• What the exercise asks
Could you find every line in the records below that contains the word "ellipse" and copy it?

[Extracted data entries]

━━━━━━━━━━━━━━━━━━━━━━━━━━━━━━

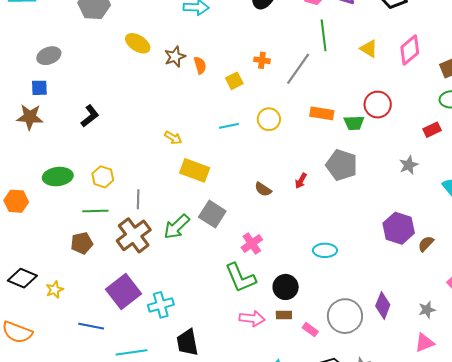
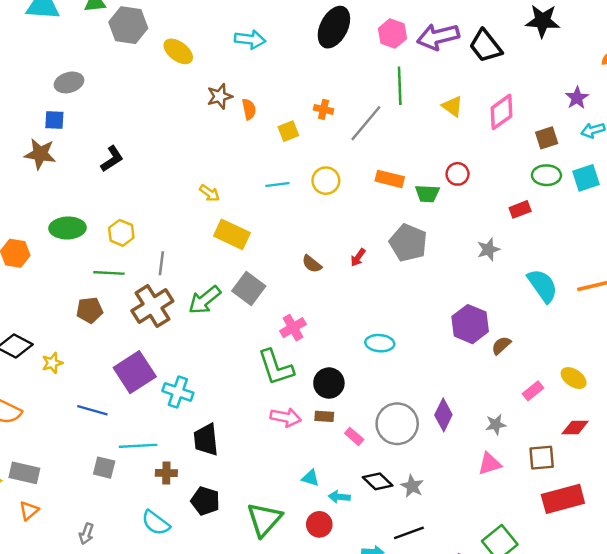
yellow ellipse: (138, 43) -> (178, 51), moved
red circle: (378, 105) -> (458, 174), size x0.7
cyan cross: (161, 305) -> (178, 392), turned 30

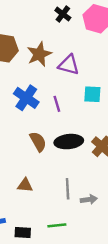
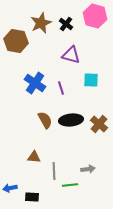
black cross: (63, 14) -> (66, 24), moved
brown star: (39, 54) -> (41, 23), moved
gray line: (68, 189) -> (54, 171), moved
green line: (57, 225) -> (70, 185), moved

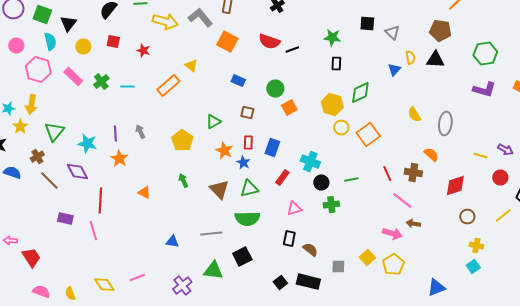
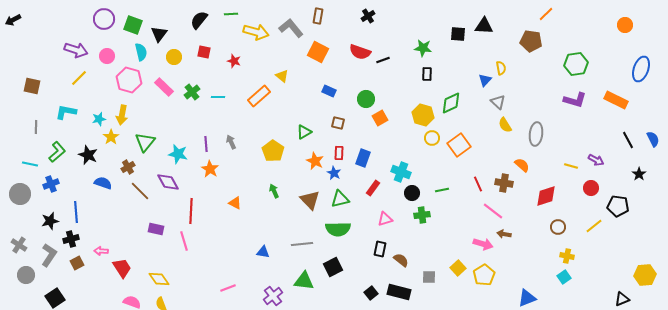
gray triangle: (392, 33) -> (498, 102), moved
black triangle: (435, 60) -> (484, 26), moved
yellow diamond: (104, 285) -> (159, 279), moved

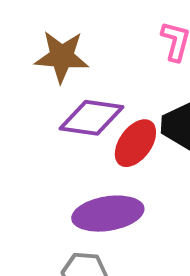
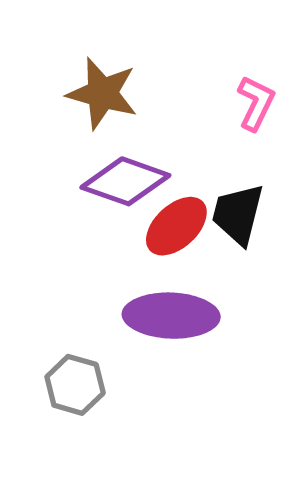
purple ellipse: (108, 214) -> (171, 316), moved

━━━━━━━━━━━━━━━━━━━━━━━━━━━━━━

• Exercise response
yellow ellipse: (138, 43) -> (178, 51), moved
purple ellipse: (108, 214) -> (171, 316), moved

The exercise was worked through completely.